# Task
Once the pictures are set aside, copy the data below exactly as it stands.

# Material shown
#####

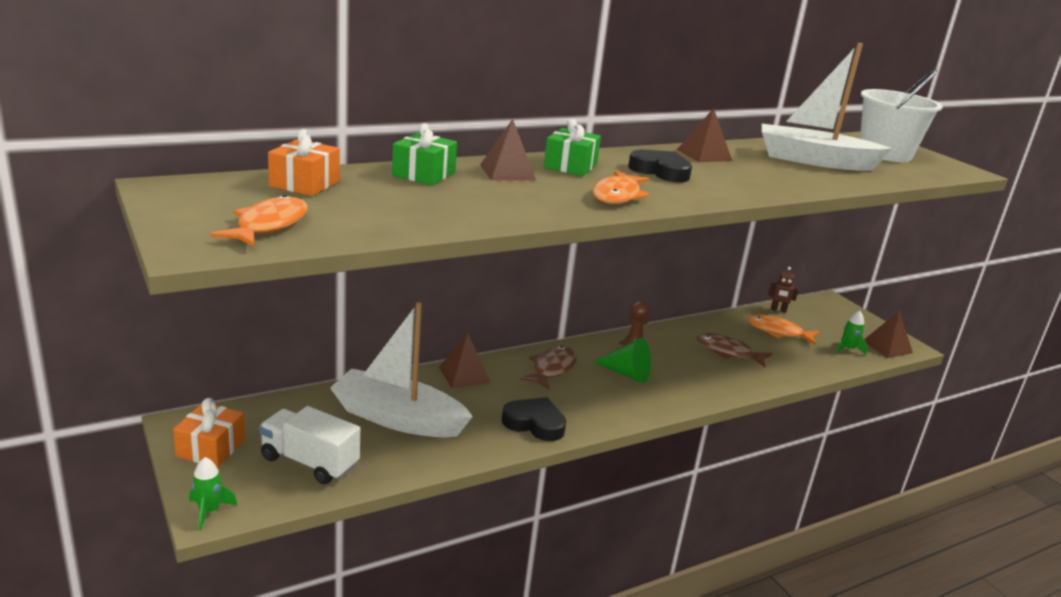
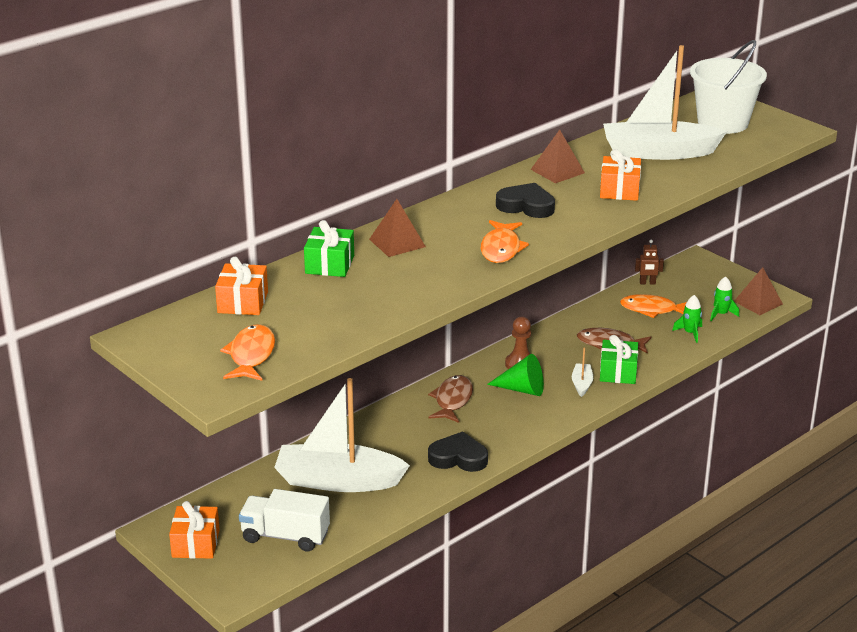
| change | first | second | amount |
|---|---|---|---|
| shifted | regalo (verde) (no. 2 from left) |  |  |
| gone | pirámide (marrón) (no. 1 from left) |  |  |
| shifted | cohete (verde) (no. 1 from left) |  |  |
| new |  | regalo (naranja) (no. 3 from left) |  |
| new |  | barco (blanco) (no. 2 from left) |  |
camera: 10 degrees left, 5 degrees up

#####

# Answer to the problem
| change | first | second | amount |
|---|---|---|---|
| shifted | regalo (verde) (no. 2 from left) |  |  |
| gone | pirámide (marrón) (no. 1 from left) |  |  |
| shifted | cohete (verde) (no. 1 from left) |  |  |
| new |  | regalo (naranja) (no. 3 from left) |  |
| new |  | barco (blanco) (no. 2 from left) |  |
camera: 10 degrees left, 5 degrees up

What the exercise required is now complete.